■ Work required
Collect every line of the listing below that contains the word "trapezoid", copying each such line in full.

■ Material for this task
###

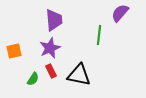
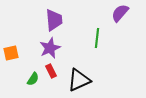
green line: moved 2 px left, 3 px down
orange square: moved 3 px left, 2 px down
black triangle: moved 5 px down; rotated 35 degrees counterclockwise
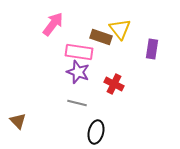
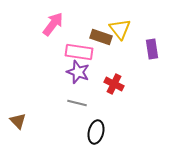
purple rectangle: rotated 18 degrees counterclockwise
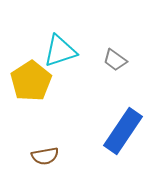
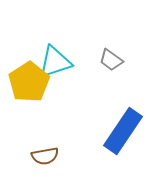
cyan triangle: moved 5 px left, 11 px down
gray trapezoid: moved 4 px left
yellow pentagon: moved 2 px left, 1 px down
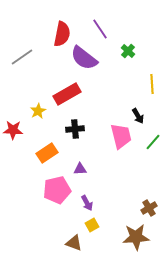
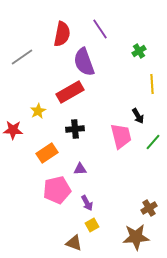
green cross: moved 11 px right; rotated 16 degrees clockwise
purple semicircle: moved 4 px down; rotated 32 degrees clockwise
red rectangle: moved 3 px right, 2 px up
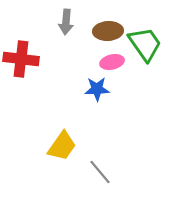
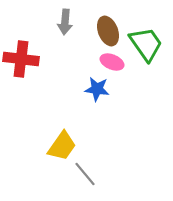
gray arrow: moved 1 px left
brown ellipse: rotated 72 degrees clockwise
green trapezoid: moved 1 px right
pink ellipse: rotated 35 degrees clockwise
blue star: rotated 10 degrees clockwise
gray line: moved 15 px left, 2 px down
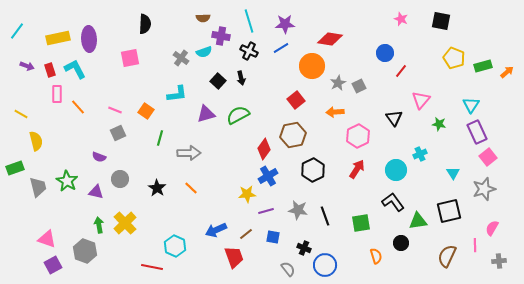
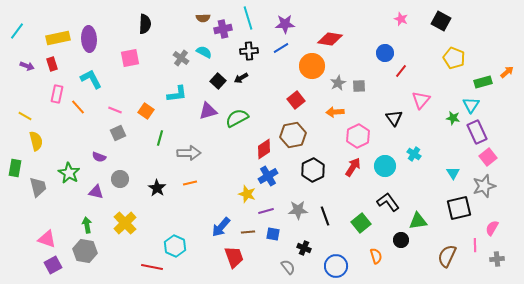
cyan line at (249, 21): moved 1 px left, 3 px up
black square at (441, 21): rotated 18 degrees clockwise
purple cross at (221, 36): moved 2 px right, 7 px up; rotated 24 degrees counterclockwise
black cross at (249, 51): rotated 30 degrees counterclockwise
cyan semicircle at (204, 52): rotated 133 degrees counterclockwise
green rectangle at (483, 66): moved 16 px down
cyan L-shape at (75, 69): moved 16 px right, 10 px down
red rectangle at (50, 70): moved 2 px right, 6 px up
black arrow at (241, 78): rotated 72 degrees clockwise
gray square at (359, 86): rotated 24 degrees clockwise
pink rectangle at (57, 94): rotated 12 degrees clockwise
yellow line at (21, 114): moved 4 px right, 2 px down
purple triangle at (206, 114): moved 2 px right, 3 px up
green semicircle at (238, 115): moved 1 px left, 3 px down
green star at (439, 124): moved 14 px right, 6 px up
red diamond at (264, 149): rotated 20 degrees clockwise
cyan cross at (420, 154): moved 6 px left; rotated 32 degrees counterclockwise
green rectangle at (15, 168): rotated 60 degrees counterclockwise
red arrow at (357, 169): moved 4 px left, 2 px up
cyan circle at (396, 170): moved 11 px left, 4 px up
green star at (67, 181): moved 2 px right, 8 px up
orange line at (191, 188): moved 1 px left, 5 px up; rotated 56 degrees counterclockwise
gray star at (484, 189): moved 3 px up
yellow star at (247, 194): rotated 24 degrees clockwise
black L-shape at (393, 202): moved 5 px left
gray star at (298, 210): rotated 12 degrees counterclockwise
black square at (449, 211): moved 10 px right, 3 px up
green square at (361, 223): rotated 30 degrees counterclockwise
green arrow at (99, 225): moved 12 px left
blue arrow at (216, 230): moved 5 px right, 3 px up; rotated 25 degrees counterclockwise
brown line at (246, 234): moved 2 px right, 2 px up; rotated 32 degrees clockwise
blue square at (273, 237): moved 3 px up
black circle at (401, 243): moved 3 px up
gray hexagon at (85, 251): rotated 10 degrees counterclockwise
gray cross at (499, 261): moved 2 px left, 2 px up
blue circle at (325, 265): moved 11 px right, 1 px down
gray semicircle at (288, 269): moved 2 px up
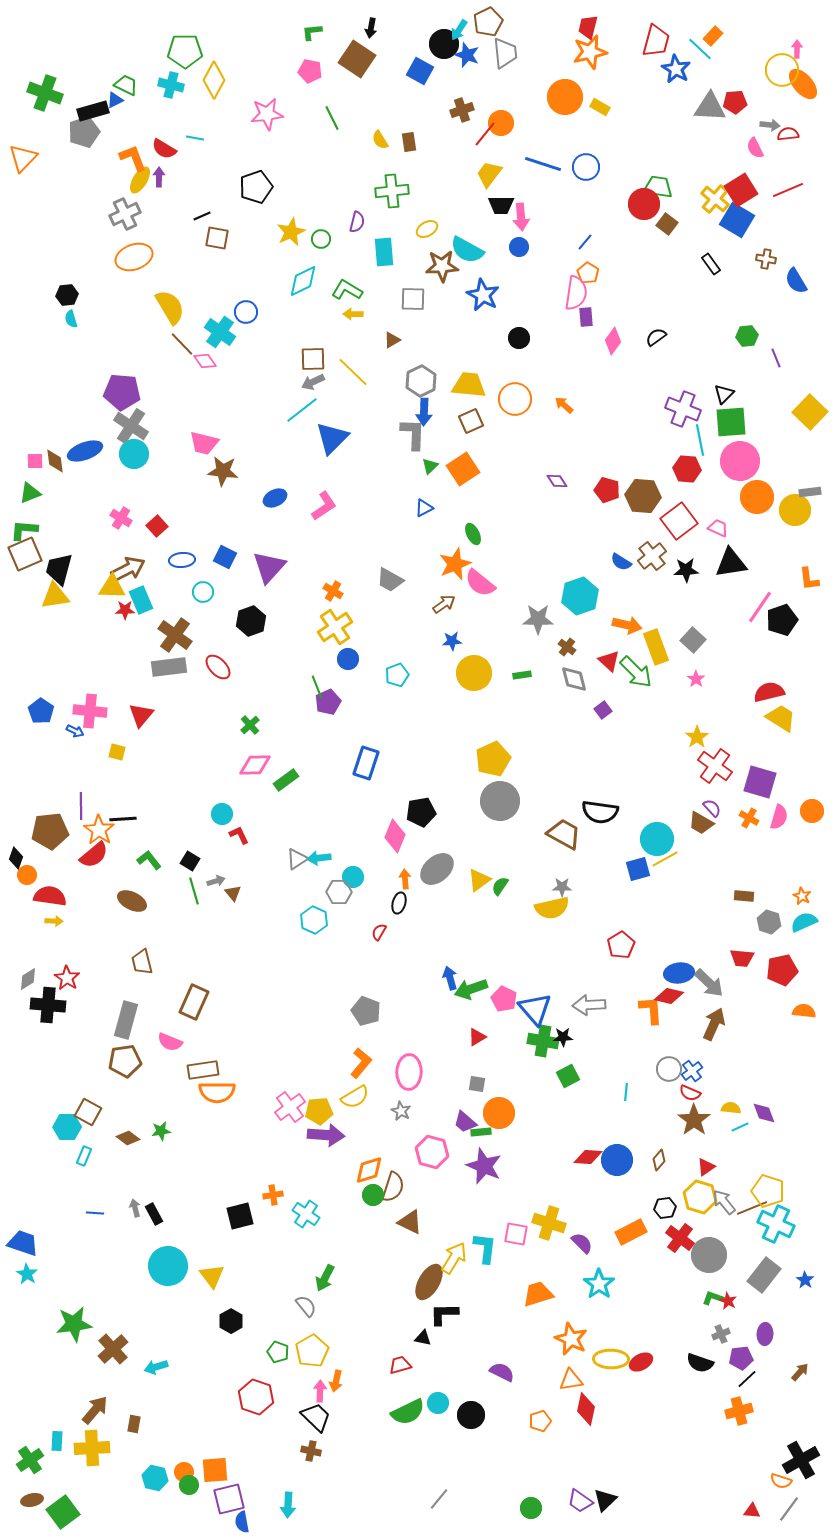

###

■ Solution for this exercise
gray trapezoid: moved 4 px left
green trapezoid: moved 1 px right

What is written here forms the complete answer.